EXERCISE >> Return the count of lines in the records that include the string "none", and nothing besides it.

SOURCE MATERIAL >>
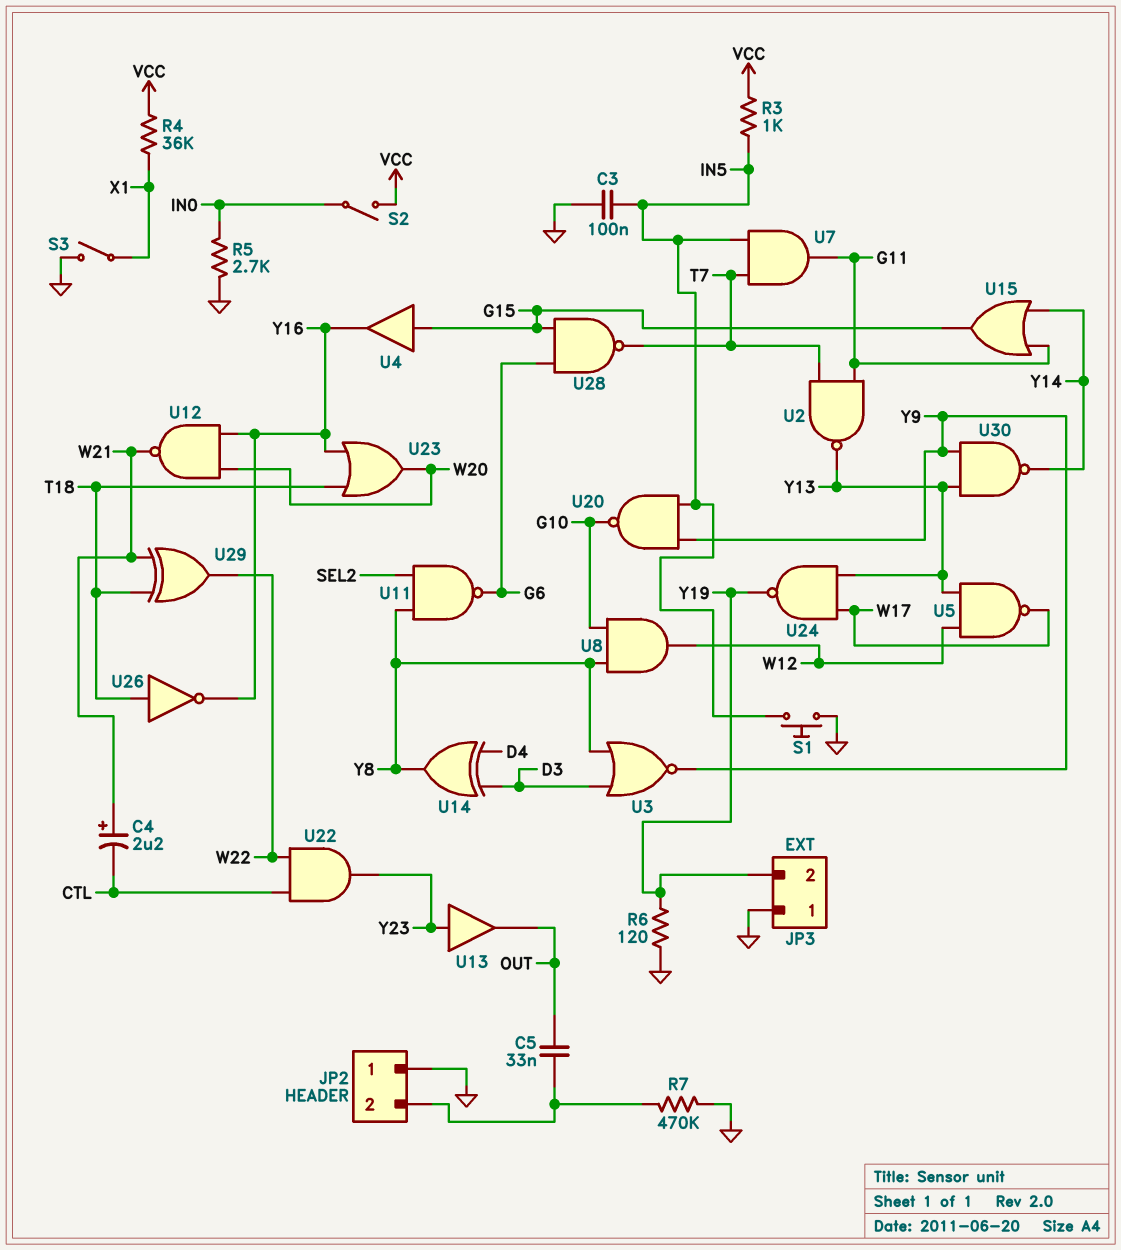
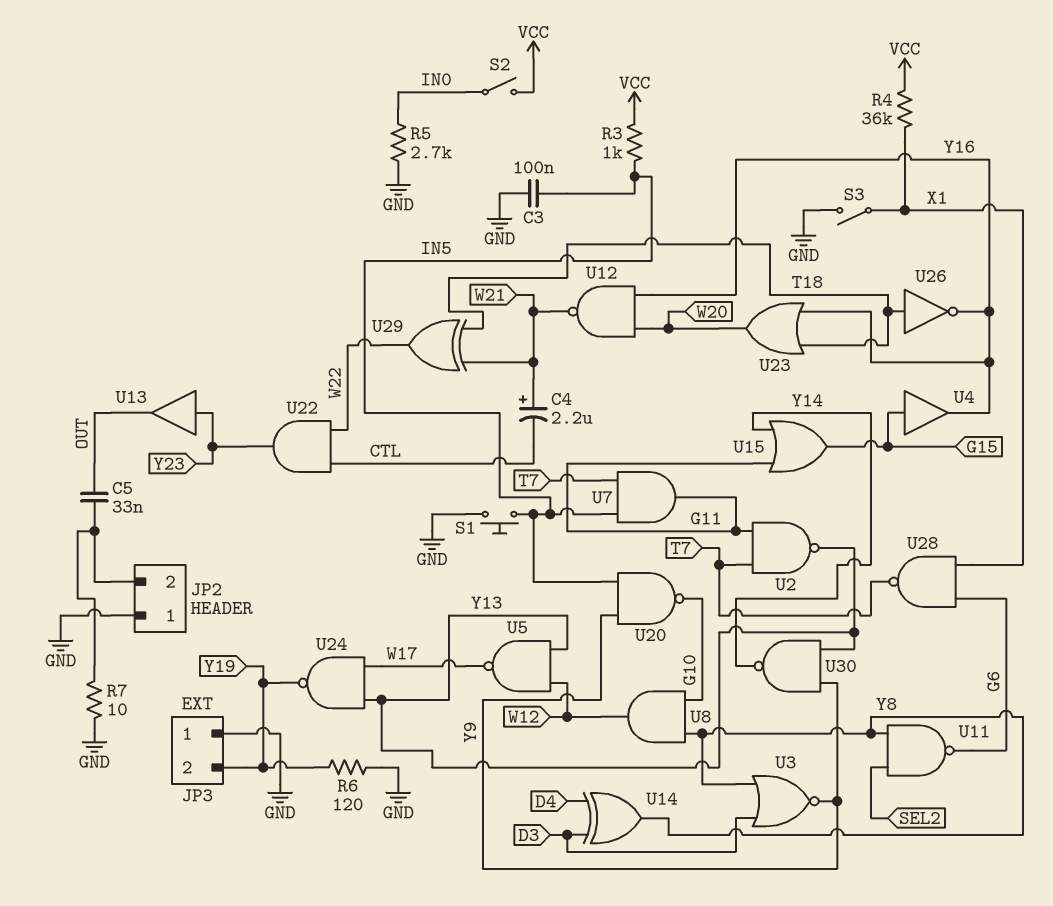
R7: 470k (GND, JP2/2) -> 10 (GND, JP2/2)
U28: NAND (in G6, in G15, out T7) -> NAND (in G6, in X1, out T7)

...

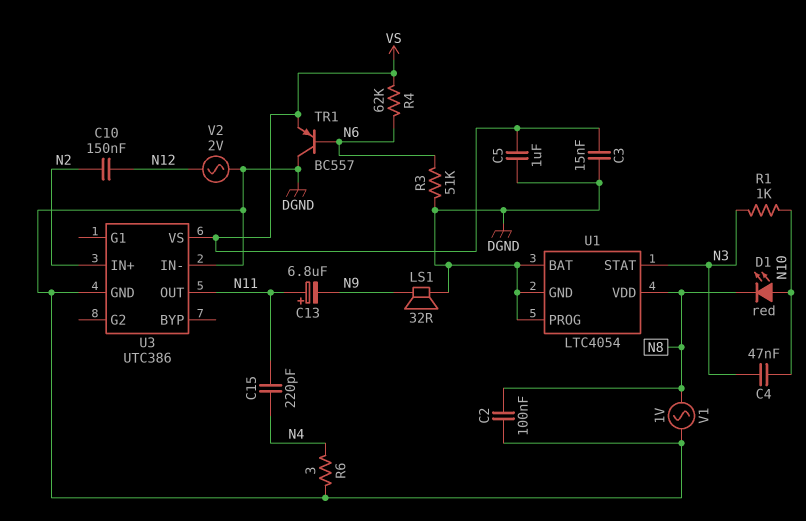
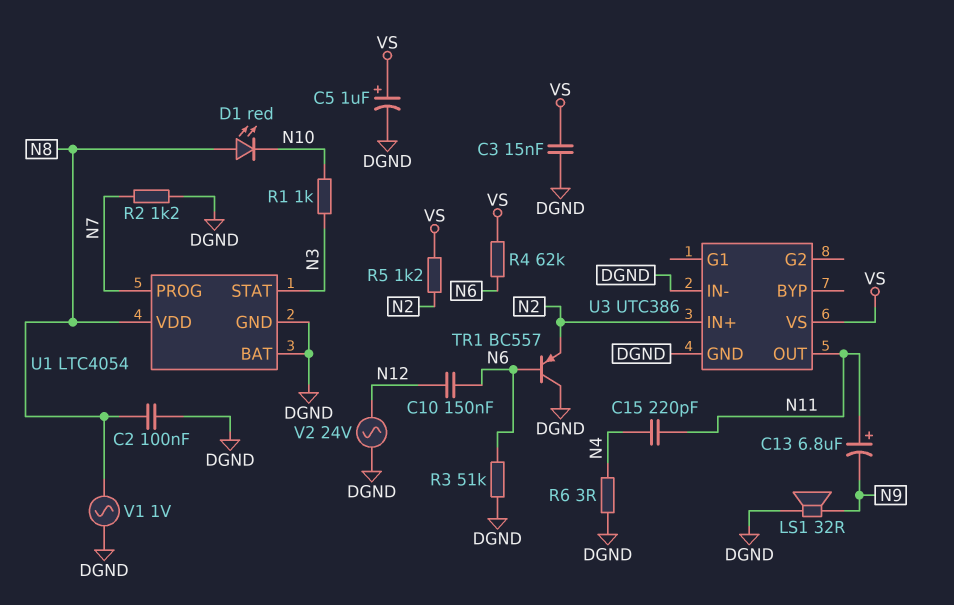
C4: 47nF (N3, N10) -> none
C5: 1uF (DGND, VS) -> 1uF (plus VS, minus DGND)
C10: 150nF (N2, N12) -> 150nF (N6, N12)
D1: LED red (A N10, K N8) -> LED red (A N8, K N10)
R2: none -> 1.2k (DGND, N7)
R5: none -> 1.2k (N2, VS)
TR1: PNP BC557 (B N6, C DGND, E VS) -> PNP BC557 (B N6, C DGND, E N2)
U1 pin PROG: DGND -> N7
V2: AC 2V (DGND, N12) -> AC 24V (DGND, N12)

TASK SOLUTION >> 3